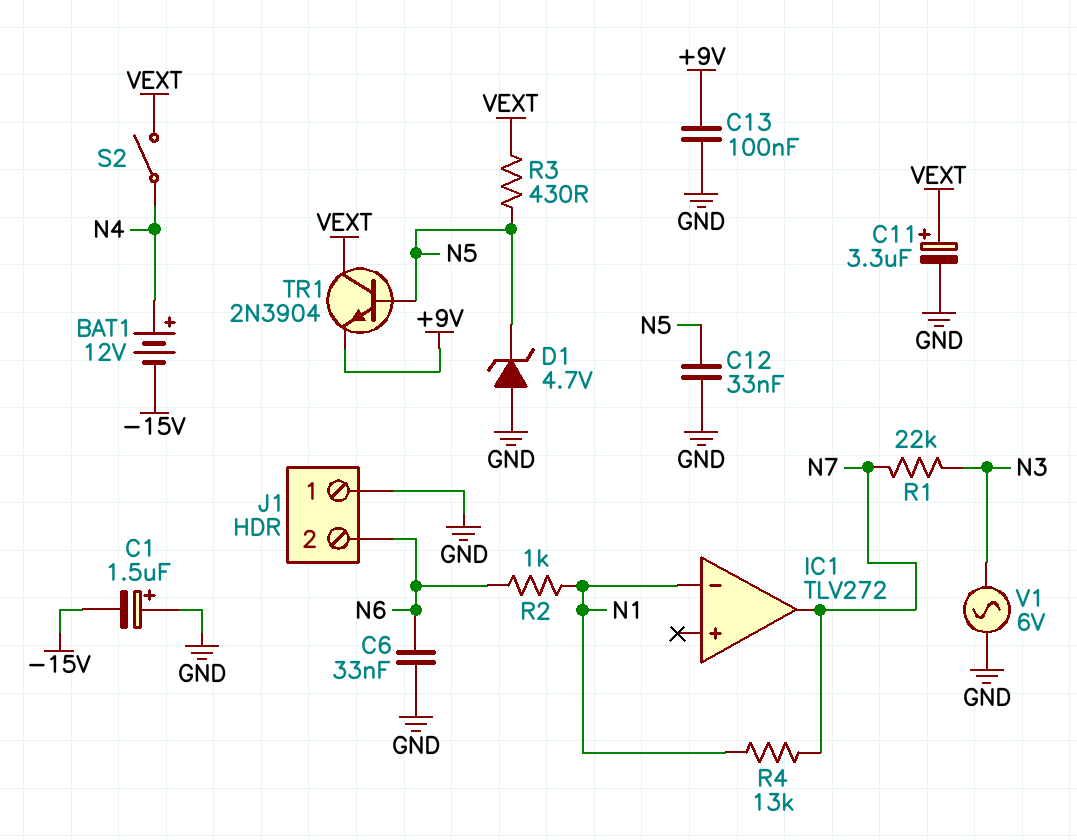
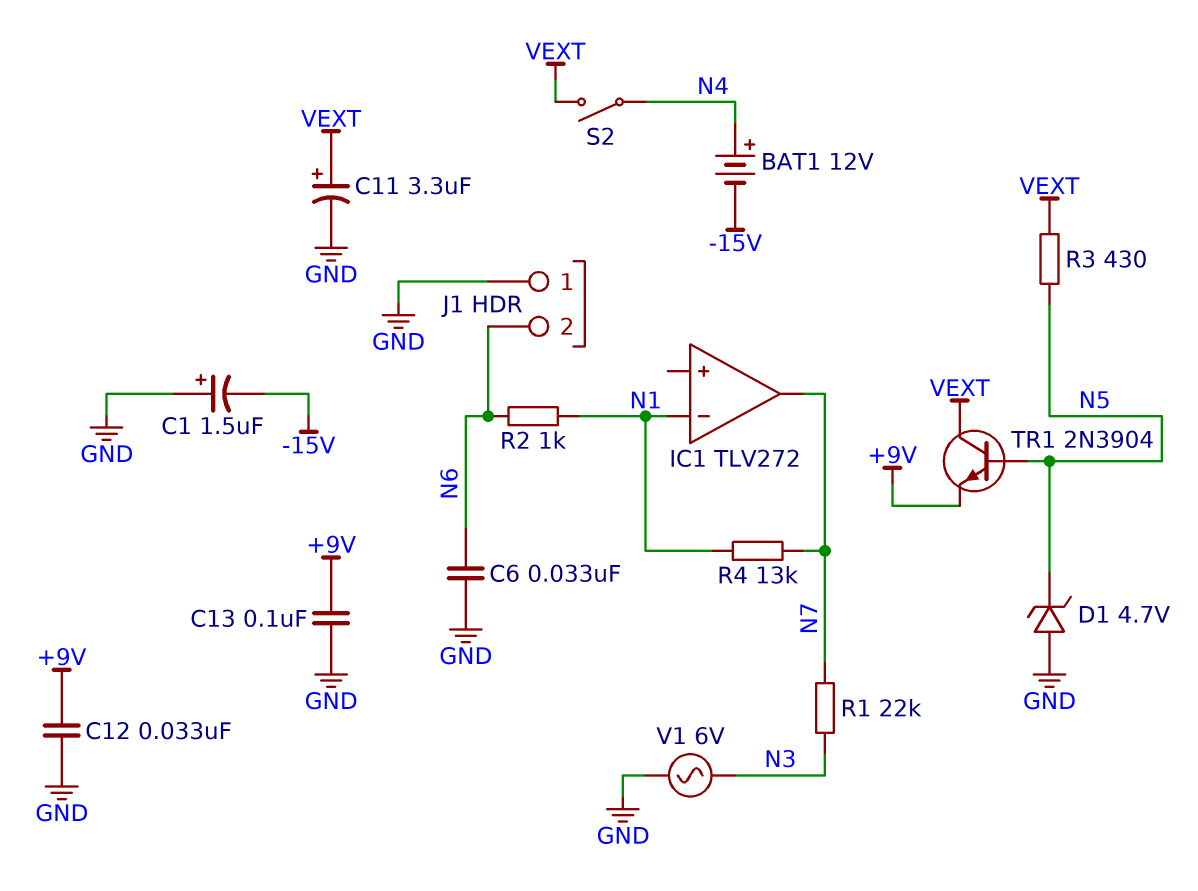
C12: 33nF (GND, N5) -> 33nF (+9V, GND)

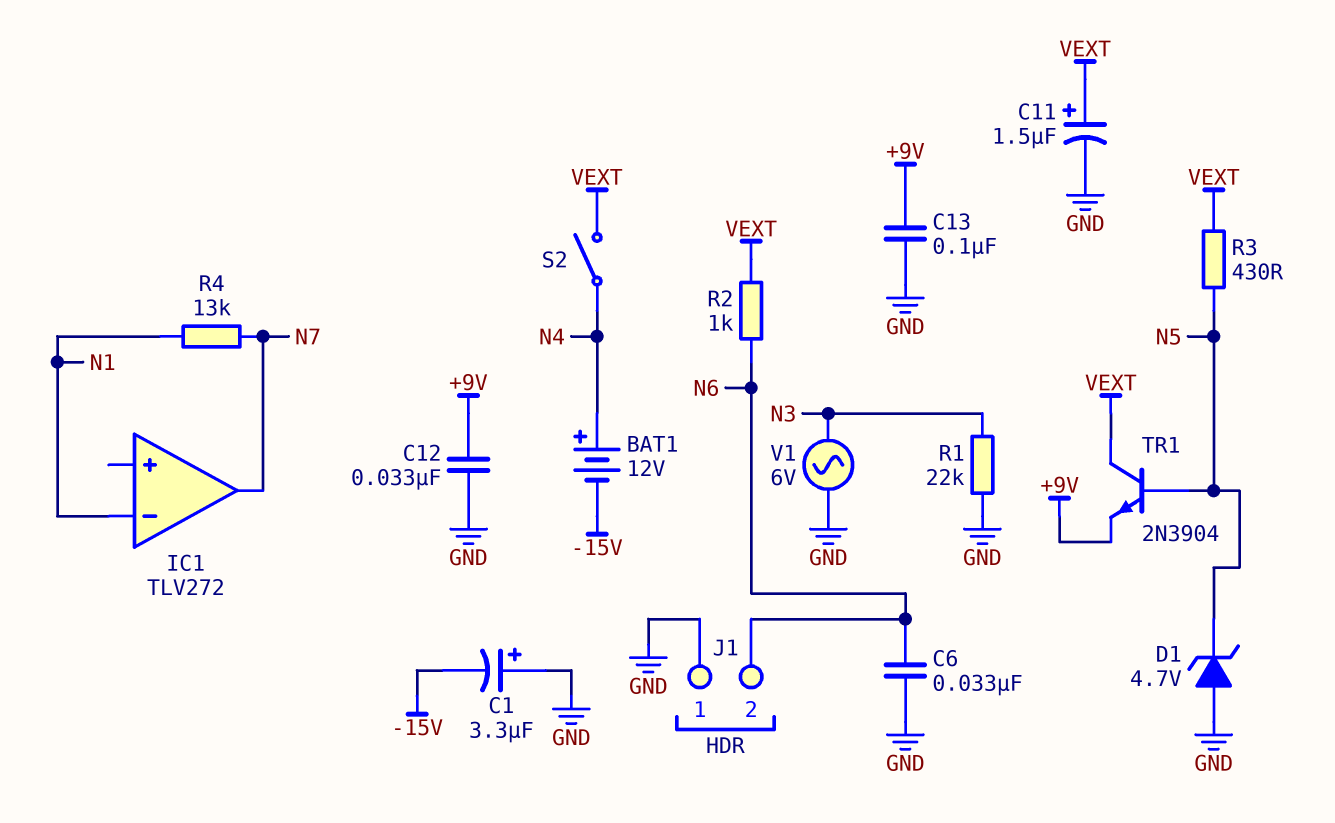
C1: 1.5uF (plus GND, minus -15V) -> 3.3uF (plus GND, minus -15V)
C11: 3.3uF (plus VEXT, minus GND) -> 1.5uF (plus VEXT, minus GND)
R1: 22k (N3, N7) -> 22k (GND, N3)
R2: 1k (N1, N6) -> 1k (N6, VEXT)

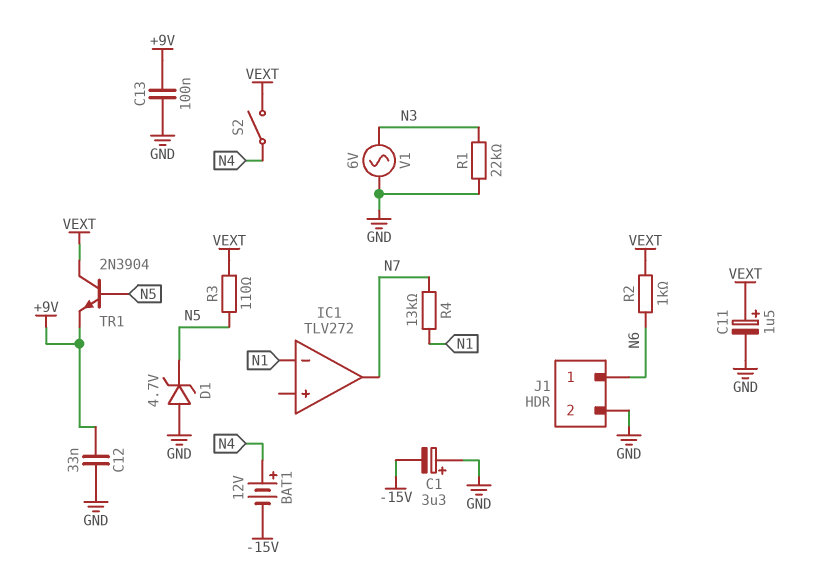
C6: 33nF (GND, N6) -> none
J1 pin 1: GND -> N6
J1 pin 2: N6 -> GND
R3: 430 (N5, VEXT) -> 110 (N5, VEXT)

_ _ _

=== ACTIVITY ===
Copy out all the data exactly; skip the pictures.

=== THE ANSWER ===
C12: 33nF (GND, N5) -> 33nF (+9V, GND)

C1: 1.5uF (plus GND, minus -15V) -> 3.3uF (plus GND, minus -15V)
C11: 3.3uF (plus VEXT, minus GND) -> 1.5uF (plus VEXT, minus GND)
R1: 22k (N3, N7) -> 22k (GND, N3)
R2: 1k (N1, N6) -> 1k (N6, VEXT)

C6: 33nF (GND, N6) -> none
J1 pin 1: GND -> N6
J1 pin 2: N6 -> GND
R3: 430 (N5, VEXT) -> 110 (N5, VEXT)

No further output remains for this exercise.